══ Input rows ══

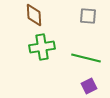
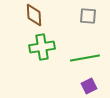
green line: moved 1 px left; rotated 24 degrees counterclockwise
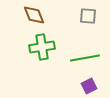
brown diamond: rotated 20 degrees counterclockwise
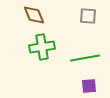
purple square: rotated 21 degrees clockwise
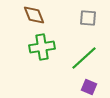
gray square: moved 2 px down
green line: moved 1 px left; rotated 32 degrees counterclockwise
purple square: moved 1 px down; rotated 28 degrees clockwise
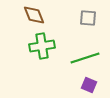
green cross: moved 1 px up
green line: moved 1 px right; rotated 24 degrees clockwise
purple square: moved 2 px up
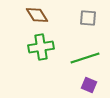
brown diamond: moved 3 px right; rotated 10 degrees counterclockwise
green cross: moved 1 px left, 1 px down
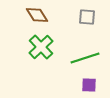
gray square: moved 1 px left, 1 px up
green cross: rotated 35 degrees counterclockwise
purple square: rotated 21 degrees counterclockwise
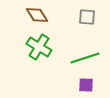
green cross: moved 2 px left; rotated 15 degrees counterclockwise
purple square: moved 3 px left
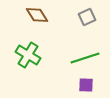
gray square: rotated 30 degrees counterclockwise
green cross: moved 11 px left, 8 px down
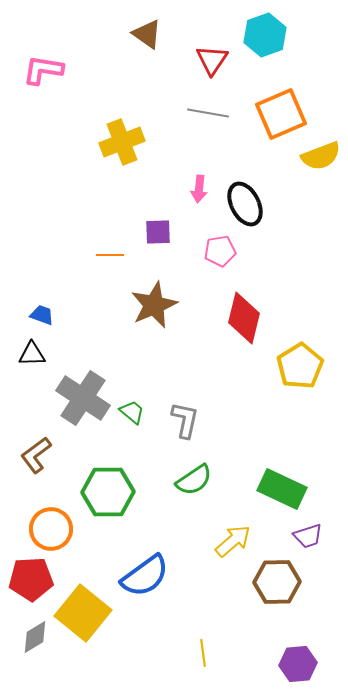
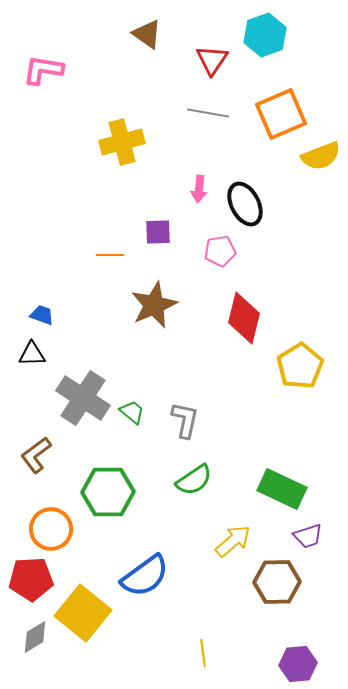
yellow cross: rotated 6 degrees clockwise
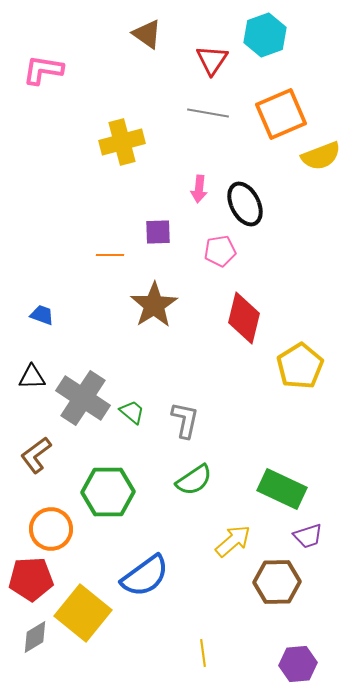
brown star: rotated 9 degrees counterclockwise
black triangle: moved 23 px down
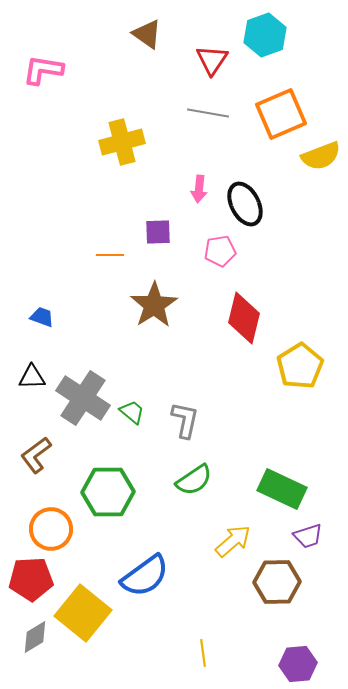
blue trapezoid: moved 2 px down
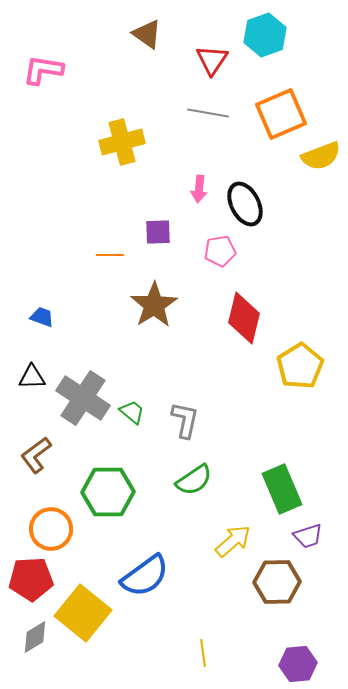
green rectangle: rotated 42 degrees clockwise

═══

Aim: Reproduce the listing above verbatim from its first line to its last, leaving out the pictures.

Output below:
green line: moved 1 px left; rotated 24 degrees counterclockwise
brown diamond: rotated 20 degrees counterclockwise
purple square: rotated 21 degrees clockwise
gray square: moved 2 px down
green line: moved 1 px left; rotated 32 degrees counterclockwise
purple square: moved 1 px down; rotated 28 degrees clockwise
green cross: moved 1 px up
green line: moved 1 px right; rotated 24 degrees clockwise
purple square: moved 2 px up
brown diamond: moved 3 px right; rotated 10 degrees counterclockwise
green cross: moved 1 px left, 1 px down
gray square: moved 1 px left, 1 px up
green cross: rotated 35 degrees counterclockwise
purple square: rotated 21 degrees counterclockwise
green cross: moved 2 px left; rotated 15 degrees counterclockwise
purple square: moved 3 px left
gray square: rotated 30 degrees counterclockwise
green cross: moved 11 px left, 8 px down
yellow cross: rotated 6 degrees clockwise
brown star: rotated 9 degrees counterclockwise
black triangle: moved 23 px down
blue trapezoid: moved 2 px down
green rectangle: rotated 42 degrees clockwise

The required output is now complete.